> [Activity] Retype each record below word for word. Leave the pictures out.

Extracted data entries
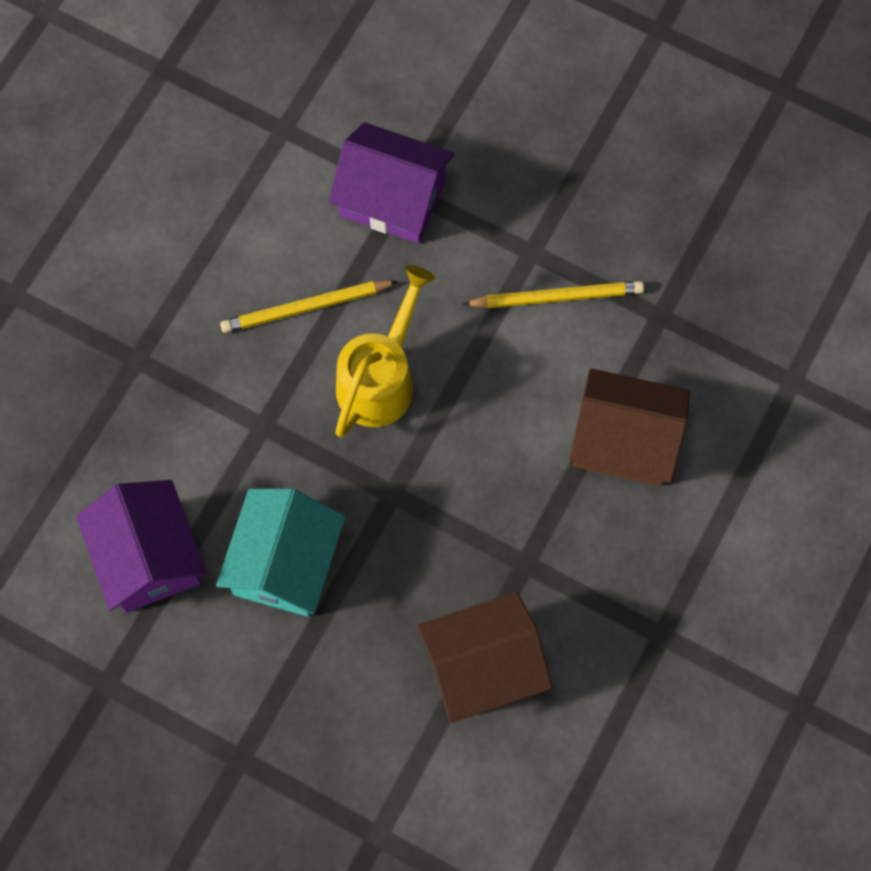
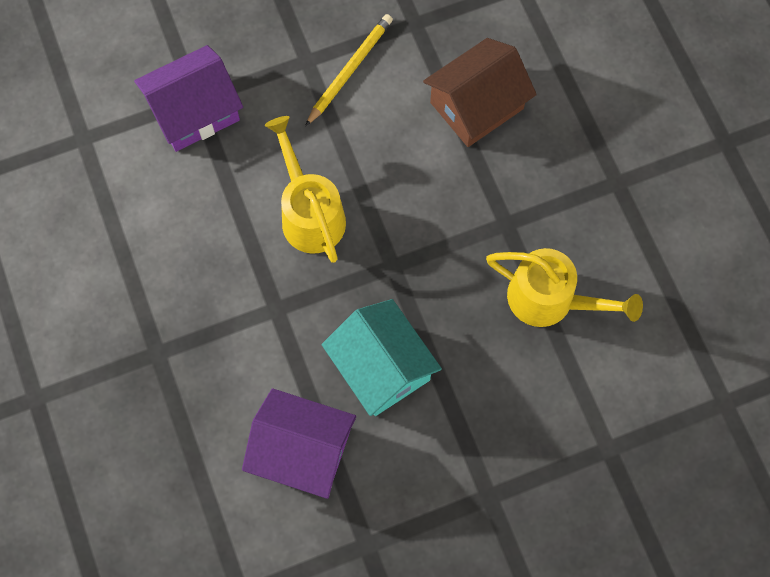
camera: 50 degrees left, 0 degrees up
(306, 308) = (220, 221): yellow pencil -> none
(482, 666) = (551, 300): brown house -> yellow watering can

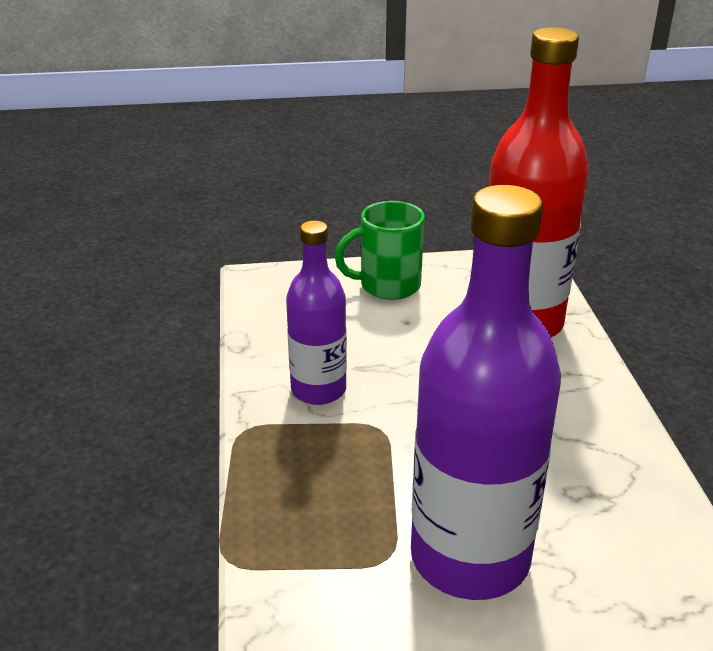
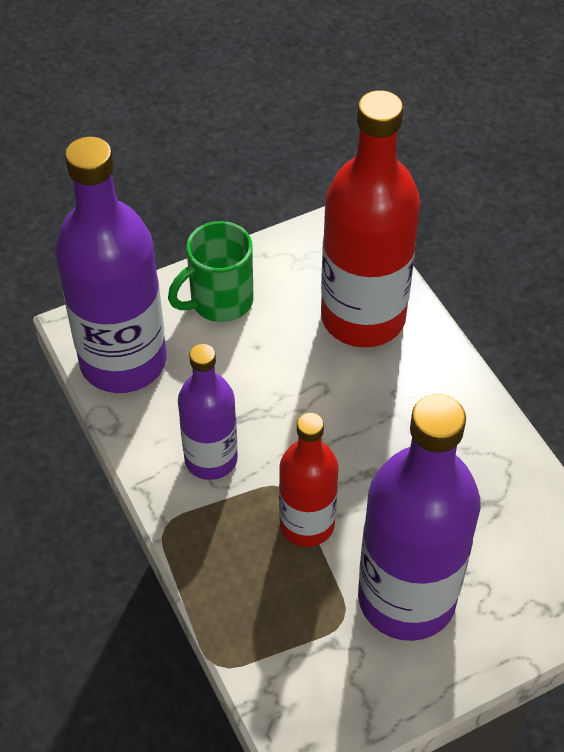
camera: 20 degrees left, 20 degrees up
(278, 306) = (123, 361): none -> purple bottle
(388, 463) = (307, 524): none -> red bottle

> [Task solution]
camera: 50 degrees left, 0 degrees up
(306, 308) = (220, 221): yellow pencil -> none
(482, 666) = (551, 300): brown house -> yellow watering can

camera: 20 degrees left, 20 degrees up
(278, 306) = (123, 361): none -> purple bottle
(388, 463) = (307, 524): none -> red bottle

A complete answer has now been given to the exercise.